• [Dataset records]
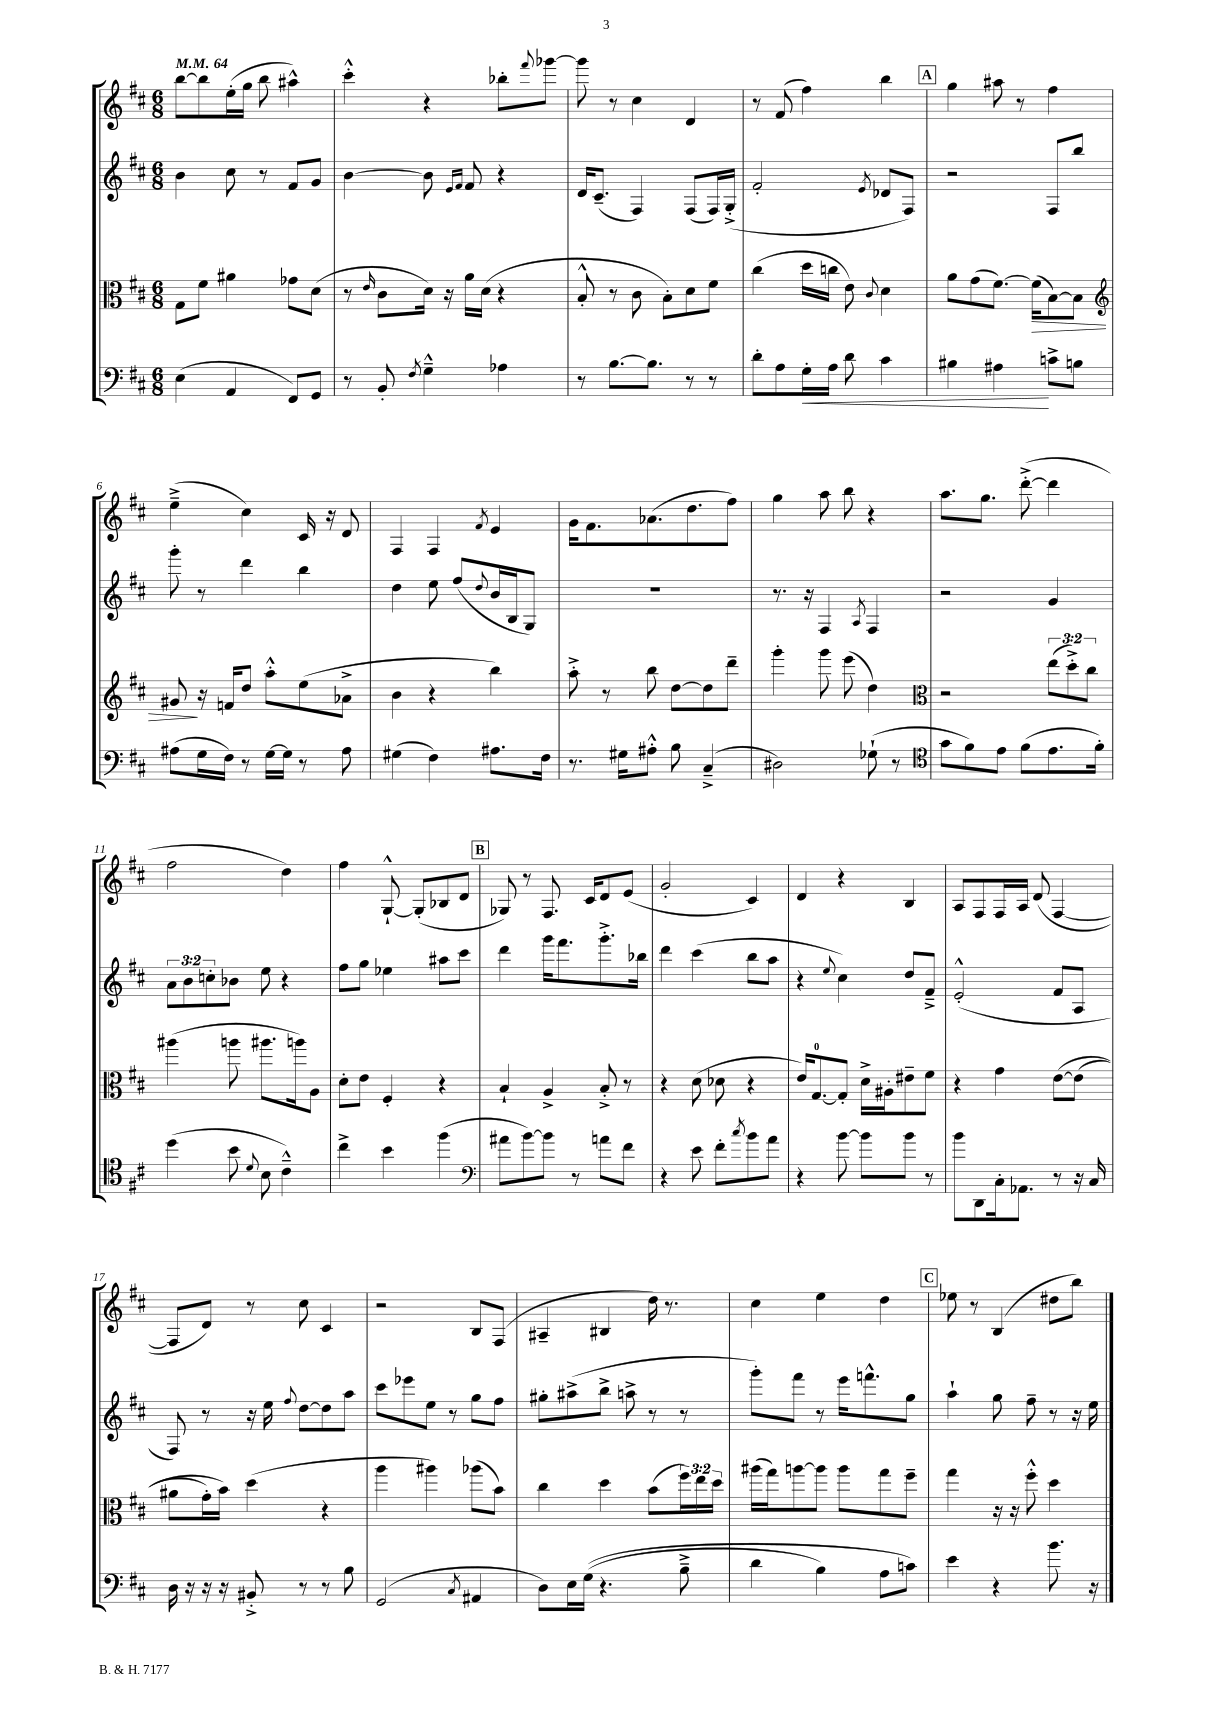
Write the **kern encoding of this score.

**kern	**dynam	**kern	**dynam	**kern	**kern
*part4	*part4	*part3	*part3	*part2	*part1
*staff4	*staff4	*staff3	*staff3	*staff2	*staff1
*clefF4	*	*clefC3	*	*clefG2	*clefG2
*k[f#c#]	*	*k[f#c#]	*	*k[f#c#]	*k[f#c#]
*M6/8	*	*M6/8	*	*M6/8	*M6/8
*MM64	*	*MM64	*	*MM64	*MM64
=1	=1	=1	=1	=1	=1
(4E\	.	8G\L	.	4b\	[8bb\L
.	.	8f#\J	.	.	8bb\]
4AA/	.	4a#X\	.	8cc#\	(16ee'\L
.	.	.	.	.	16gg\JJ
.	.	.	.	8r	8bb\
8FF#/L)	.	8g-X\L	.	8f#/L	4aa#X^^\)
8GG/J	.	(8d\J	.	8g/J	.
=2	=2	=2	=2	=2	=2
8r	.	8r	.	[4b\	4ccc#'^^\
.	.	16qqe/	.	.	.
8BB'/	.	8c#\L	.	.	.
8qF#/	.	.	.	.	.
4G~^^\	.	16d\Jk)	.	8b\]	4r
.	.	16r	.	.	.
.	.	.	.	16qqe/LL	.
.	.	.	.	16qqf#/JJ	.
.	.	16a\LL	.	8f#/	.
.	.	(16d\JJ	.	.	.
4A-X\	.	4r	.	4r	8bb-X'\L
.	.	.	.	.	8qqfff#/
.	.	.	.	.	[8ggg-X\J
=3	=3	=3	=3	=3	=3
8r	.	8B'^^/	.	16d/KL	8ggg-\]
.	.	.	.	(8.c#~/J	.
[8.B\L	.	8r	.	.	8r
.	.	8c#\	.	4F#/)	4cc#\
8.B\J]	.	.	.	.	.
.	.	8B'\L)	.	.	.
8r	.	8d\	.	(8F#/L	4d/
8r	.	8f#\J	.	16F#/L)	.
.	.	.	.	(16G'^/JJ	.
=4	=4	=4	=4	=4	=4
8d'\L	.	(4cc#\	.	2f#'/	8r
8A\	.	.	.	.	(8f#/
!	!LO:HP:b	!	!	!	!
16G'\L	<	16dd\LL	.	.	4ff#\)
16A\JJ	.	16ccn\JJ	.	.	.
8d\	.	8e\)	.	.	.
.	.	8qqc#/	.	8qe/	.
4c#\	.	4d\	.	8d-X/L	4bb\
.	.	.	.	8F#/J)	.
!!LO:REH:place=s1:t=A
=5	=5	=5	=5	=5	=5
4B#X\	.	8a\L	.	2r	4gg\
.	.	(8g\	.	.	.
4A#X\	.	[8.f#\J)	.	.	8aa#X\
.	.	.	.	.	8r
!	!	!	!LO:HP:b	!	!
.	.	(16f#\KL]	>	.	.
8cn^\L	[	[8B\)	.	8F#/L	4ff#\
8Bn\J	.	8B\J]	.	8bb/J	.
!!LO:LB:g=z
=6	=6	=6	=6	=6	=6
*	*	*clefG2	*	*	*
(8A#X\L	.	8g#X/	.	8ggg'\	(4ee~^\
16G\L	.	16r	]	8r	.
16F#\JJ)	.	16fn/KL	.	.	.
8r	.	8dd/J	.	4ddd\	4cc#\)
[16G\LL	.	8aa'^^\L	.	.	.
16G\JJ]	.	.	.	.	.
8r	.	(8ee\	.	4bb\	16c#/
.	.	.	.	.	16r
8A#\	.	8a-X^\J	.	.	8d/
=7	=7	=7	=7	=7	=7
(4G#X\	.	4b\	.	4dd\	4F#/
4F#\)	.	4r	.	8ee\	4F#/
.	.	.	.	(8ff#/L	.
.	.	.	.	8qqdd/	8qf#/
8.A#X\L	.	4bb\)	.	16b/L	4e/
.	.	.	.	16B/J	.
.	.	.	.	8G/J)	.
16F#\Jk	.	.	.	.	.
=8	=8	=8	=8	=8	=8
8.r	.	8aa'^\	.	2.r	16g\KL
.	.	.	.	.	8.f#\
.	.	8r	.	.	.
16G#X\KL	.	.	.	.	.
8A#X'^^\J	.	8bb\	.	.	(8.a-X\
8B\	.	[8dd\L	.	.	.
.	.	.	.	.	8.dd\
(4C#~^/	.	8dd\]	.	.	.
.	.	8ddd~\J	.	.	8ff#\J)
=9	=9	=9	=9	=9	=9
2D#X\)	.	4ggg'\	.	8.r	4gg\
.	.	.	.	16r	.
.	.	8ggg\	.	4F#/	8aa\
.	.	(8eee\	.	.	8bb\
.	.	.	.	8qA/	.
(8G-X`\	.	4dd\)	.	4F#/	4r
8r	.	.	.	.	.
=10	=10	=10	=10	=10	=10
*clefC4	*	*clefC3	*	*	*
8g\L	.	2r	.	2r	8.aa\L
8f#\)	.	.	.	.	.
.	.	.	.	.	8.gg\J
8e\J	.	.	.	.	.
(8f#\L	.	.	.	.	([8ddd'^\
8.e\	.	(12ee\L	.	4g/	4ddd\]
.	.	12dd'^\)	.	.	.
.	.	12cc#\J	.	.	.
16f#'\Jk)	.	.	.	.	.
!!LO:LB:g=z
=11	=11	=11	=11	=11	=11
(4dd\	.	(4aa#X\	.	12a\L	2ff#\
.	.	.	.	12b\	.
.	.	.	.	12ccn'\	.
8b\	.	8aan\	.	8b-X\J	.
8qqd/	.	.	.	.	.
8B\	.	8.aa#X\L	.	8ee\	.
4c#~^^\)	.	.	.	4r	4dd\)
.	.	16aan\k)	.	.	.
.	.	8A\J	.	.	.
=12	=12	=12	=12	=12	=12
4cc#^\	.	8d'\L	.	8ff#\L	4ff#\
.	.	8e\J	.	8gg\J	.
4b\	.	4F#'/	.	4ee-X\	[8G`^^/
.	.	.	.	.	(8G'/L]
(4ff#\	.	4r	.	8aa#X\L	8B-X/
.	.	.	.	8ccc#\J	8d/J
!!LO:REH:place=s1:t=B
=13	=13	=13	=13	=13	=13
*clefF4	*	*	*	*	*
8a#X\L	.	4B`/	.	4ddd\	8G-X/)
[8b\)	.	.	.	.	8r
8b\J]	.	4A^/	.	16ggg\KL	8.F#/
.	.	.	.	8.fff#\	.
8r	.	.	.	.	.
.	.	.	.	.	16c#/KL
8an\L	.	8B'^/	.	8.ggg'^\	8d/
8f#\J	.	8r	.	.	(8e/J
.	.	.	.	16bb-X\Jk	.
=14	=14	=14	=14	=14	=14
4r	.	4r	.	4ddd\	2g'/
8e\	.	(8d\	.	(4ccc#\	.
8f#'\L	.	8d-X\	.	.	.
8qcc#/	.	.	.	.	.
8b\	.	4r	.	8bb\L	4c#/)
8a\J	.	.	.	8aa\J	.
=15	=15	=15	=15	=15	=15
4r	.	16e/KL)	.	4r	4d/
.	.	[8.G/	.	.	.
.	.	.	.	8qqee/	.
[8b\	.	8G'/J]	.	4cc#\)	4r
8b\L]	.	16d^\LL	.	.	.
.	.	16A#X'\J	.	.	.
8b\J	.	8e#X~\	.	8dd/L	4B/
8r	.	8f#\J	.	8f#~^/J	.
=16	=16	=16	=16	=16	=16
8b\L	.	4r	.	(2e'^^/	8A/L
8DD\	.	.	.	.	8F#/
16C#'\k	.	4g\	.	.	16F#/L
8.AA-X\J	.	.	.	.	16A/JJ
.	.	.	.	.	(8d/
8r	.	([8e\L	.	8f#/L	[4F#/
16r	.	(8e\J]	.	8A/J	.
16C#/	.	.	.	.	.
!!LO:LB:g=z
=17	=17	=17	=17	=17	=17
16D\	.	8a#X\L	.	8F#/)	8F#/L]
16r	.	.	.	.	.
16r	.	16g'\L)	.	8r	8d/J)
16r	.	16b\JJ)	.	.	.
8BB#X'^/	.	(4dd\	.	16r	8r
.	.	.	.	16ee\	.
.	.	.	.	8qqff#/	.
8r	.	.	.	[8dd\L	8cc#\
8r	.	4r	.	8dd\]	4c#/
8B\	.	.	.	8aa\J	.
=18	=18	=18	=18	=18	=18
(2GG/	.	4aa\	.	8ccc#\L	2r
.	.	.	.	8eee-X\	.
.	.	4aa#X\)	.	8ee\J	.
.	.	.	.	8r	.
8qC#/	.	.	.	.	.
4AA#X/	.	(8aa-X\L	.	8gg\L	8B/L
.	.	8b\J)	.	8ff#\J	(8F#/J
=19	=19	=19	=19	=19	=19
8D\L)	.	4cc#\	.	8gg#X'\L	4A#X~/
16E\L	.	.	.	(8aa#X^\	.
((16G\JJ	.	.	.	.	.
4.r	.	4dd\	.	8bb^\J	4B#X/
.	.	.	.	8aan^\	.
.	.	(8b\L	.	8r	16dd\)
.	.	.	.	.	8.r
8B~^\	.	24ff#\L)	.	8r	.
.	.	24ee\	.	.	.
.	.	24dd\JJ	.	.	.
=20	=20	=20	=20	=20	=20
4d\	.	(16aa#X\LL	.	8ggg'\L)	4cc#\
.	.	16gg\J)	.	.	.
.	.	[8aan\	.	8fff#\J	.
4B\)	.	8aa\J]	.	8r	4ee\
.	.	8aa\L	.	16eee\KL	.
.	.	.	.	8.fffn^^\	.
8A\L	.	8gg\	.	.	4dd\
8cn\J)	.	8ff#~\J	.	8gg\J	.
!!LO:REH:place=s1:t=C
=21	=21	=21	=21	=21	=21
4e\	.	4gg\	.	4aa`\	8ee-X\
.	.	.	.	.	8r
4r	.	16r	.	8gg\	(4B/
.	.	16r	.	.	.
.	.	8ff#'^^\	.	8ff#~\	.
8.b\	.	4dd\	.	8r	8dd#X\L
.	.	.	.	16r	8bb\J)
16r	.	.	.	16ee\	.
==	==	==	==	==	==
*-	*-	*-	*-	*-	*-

• [Stated exercise]
Gather every line of the items above that contains the string "place", and copy each one in full.

• [Solved problem]
!!LO:REH:place=s1:t=A
!!LO:REH:place=s1:t=B
!!LO:REH:place=s1:t=C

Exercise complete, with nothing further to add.